WHAT TO WORK ON: From the line with "camera: 15 degrees left, 10 degrees down" to the line with "(613, 203) = (766, 281): none", retype every line exactly, including those two, and leave out the rest of the data below.

INFORMATION SUPPLIED:

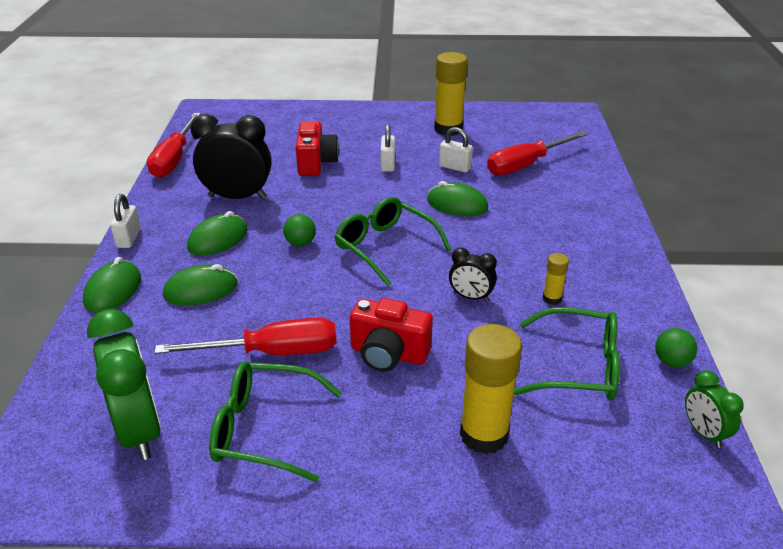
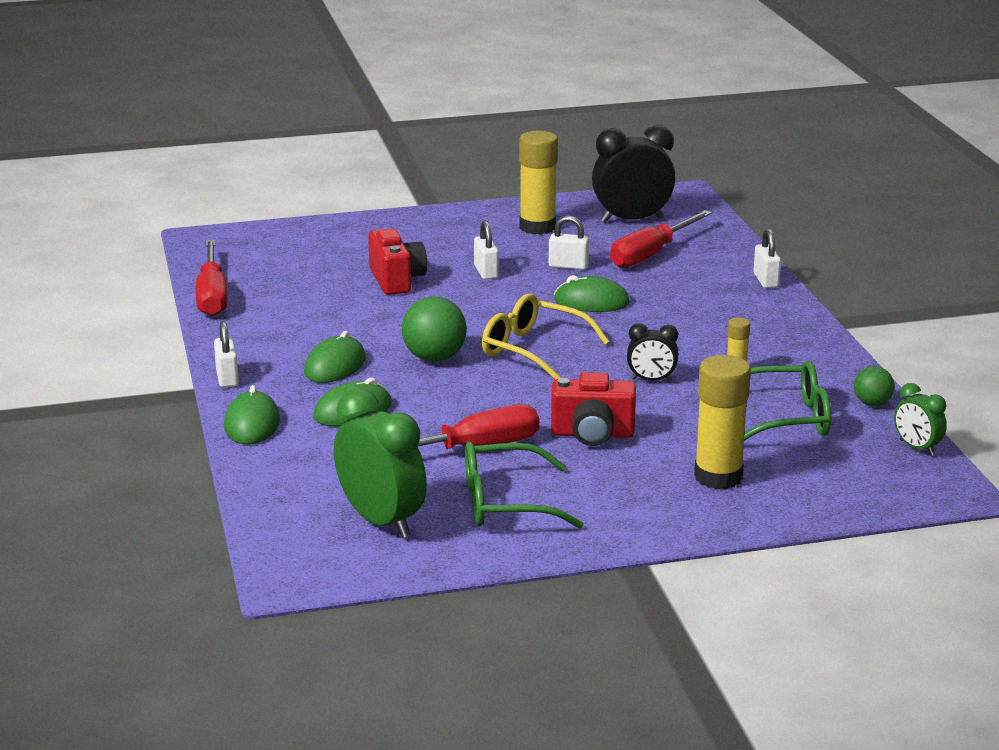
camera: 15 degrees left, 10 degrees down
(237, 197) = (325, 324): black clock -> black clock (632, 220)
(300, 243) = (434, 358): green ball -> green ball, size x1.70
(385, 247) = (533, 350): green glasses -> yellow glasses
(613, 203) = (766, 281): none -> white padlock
--
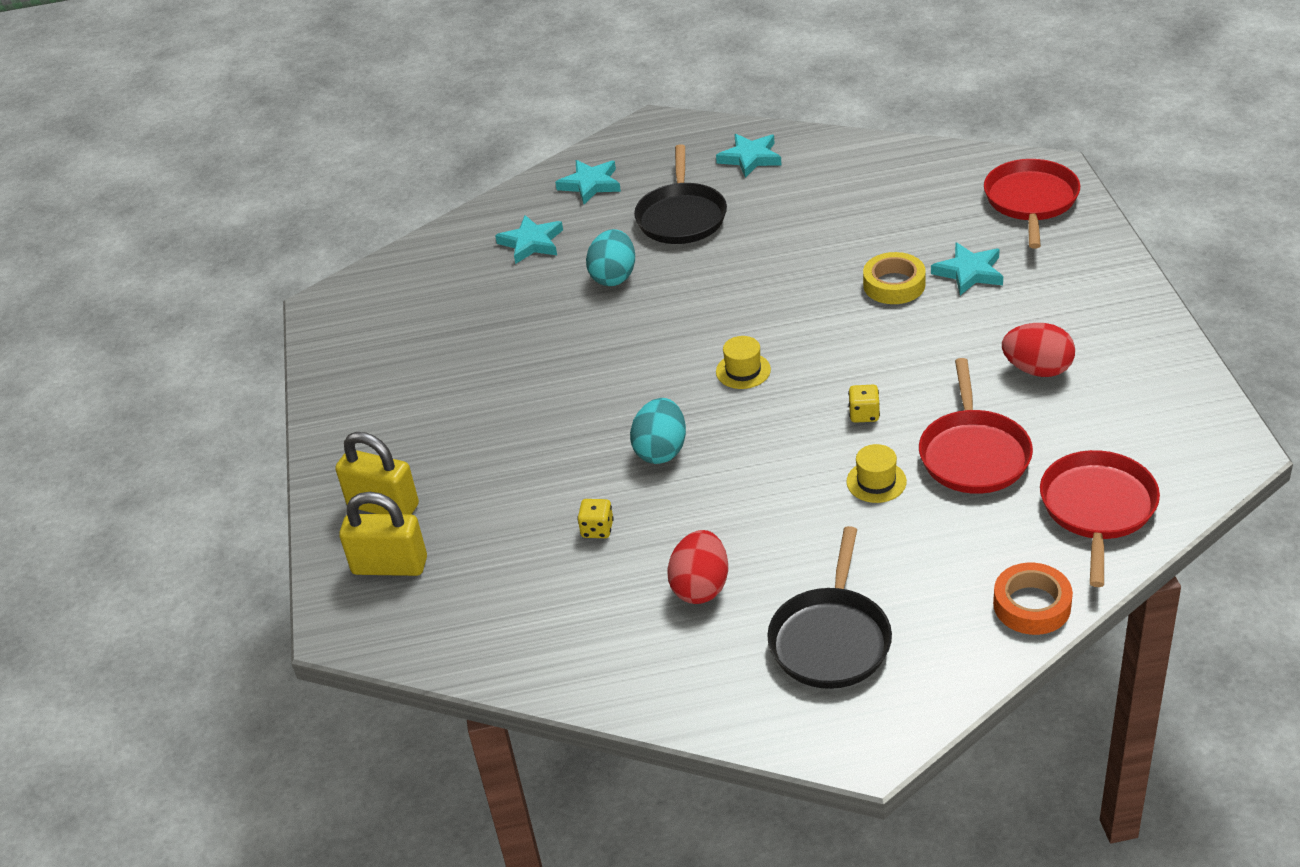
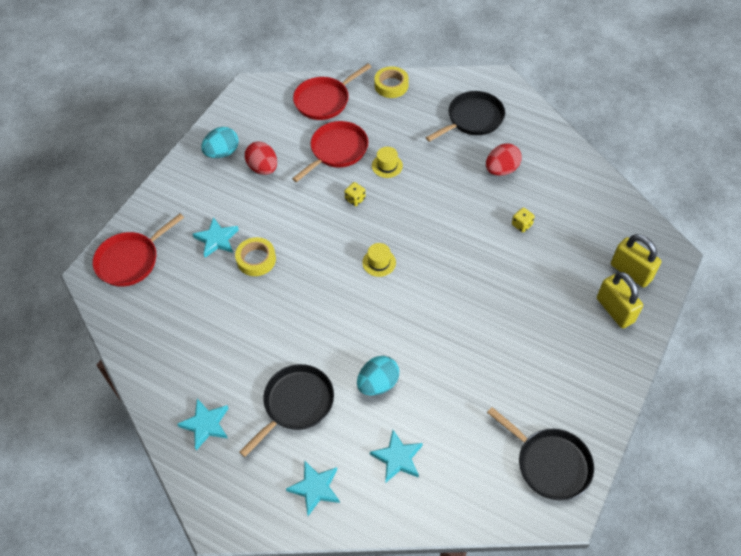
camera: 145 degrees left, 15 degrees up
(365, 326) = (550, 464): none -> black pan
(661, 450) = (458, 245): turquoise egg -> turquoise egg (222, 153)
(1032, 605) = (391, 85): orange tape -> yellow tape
--
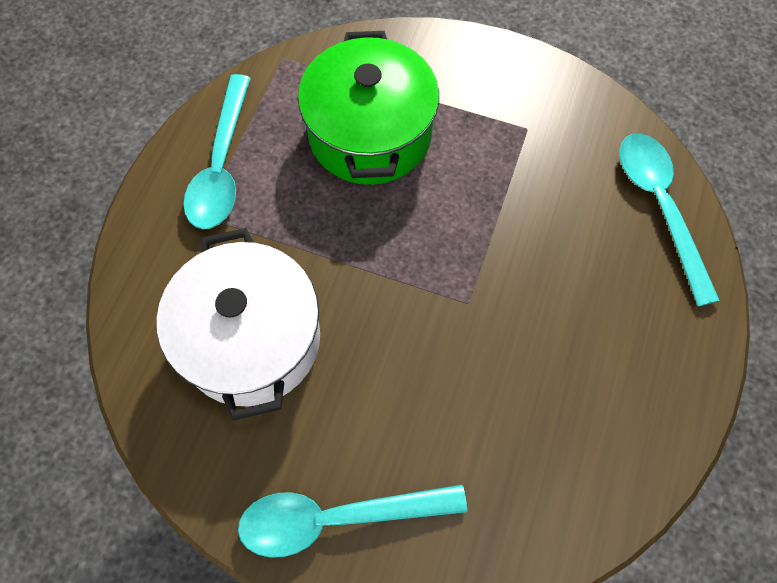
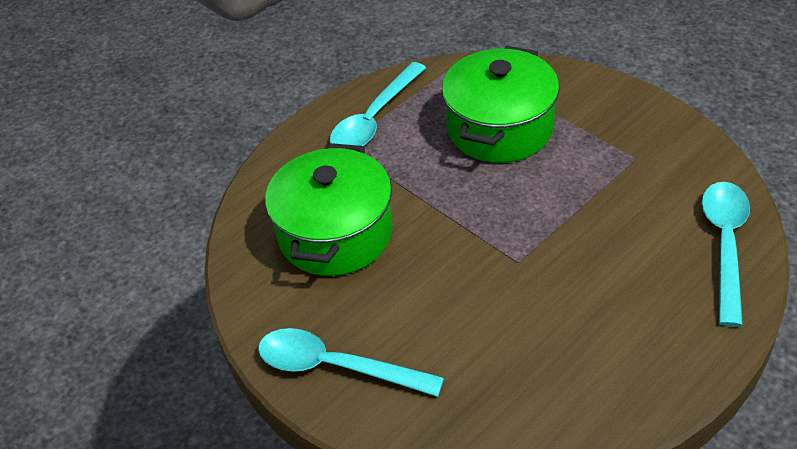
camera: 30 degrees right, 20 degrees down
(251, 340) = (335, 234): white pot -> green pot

TASK RESPONSE:
camera: 15 degrees left, 10 degrees down
(237, 197) = (325, 324): black clock -> black clock (632, 220)
(300, 243) = (434, 358): green ball -> green ball, size x1.70
(385, 247) = (533, 350): green glasses -> yellow glasses
(613, 203) = (766, 281): none -> white padlock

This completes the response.